*** Extracted material ***
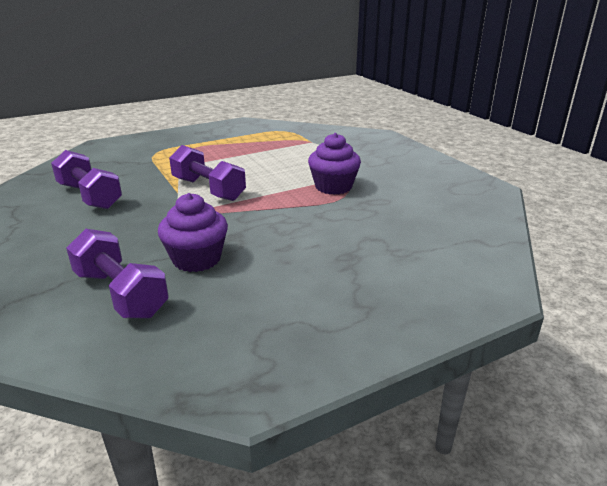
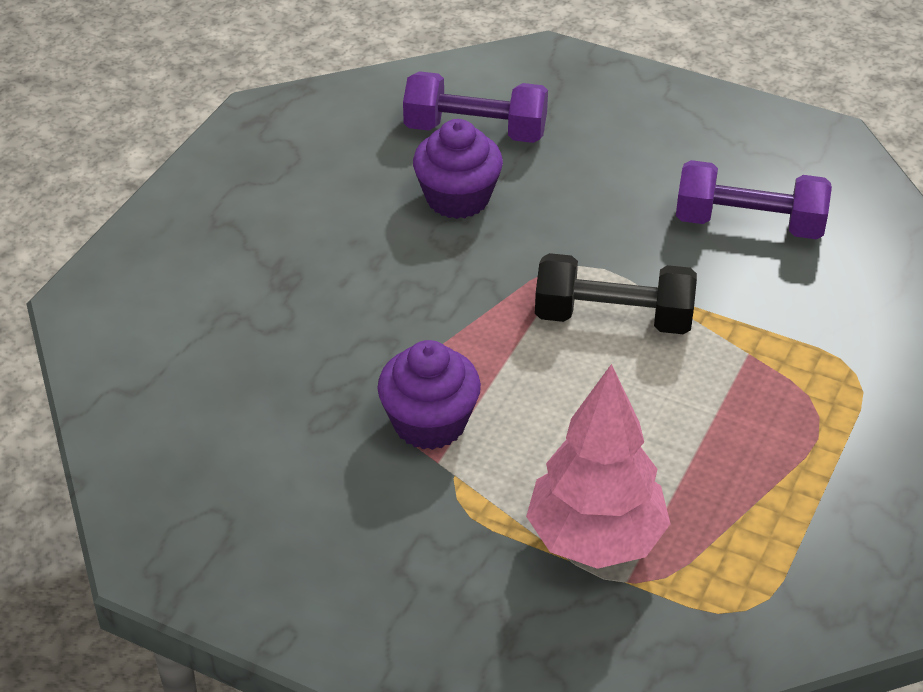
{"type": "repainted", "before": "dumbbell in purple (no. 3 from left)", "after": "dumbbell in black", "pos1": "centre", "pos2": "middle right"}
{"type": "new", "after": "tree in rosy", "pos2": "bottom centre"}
*** End of Extracted material ***
*** Extracted material ***
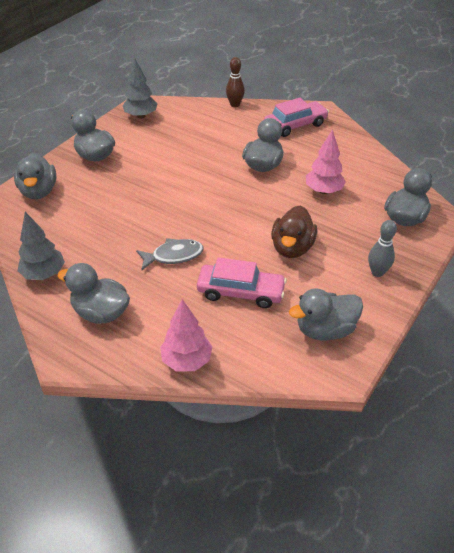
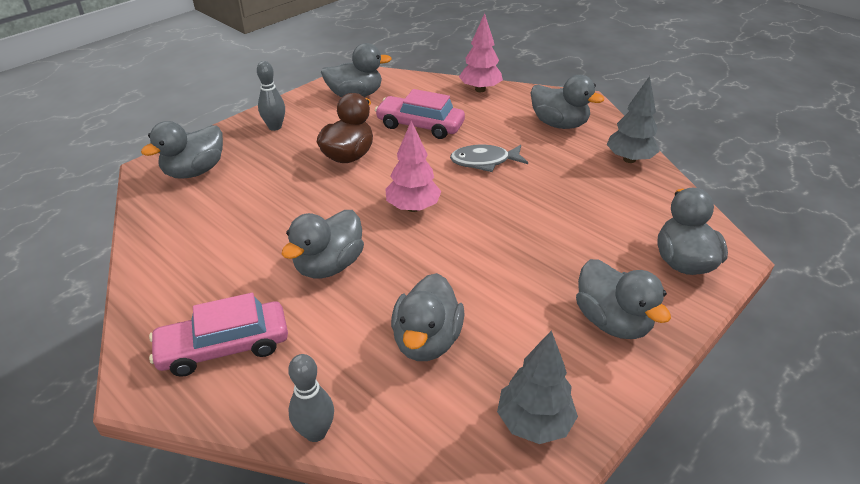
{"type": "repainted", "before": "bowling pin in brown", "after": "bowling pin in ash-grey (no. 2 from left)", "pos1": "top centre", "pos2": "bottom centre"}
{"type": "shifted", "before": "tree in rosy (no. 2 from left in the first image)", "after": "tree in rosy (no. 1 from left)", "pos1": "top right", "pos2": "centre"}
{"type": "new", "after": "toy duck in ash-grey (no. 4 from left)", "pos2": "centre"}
*** End of Extracted material ***
What you have to do: Using the data above, repeat exactly the lines that begin at the line with "rosy (no. 2" and end at the line with "duck in ash-grey", both ends included.

Written solution:
{"type": "shifted", "before": "tree in rosy (no. 2 from left in the first image)", "after": "tree in rosy (no. 1 from left)", "pos1": "top right", "pos2": "centre"}
{"type": "new", "after": "toy duck in ash-grey (no. 4 from left)", "pos2": "centre"}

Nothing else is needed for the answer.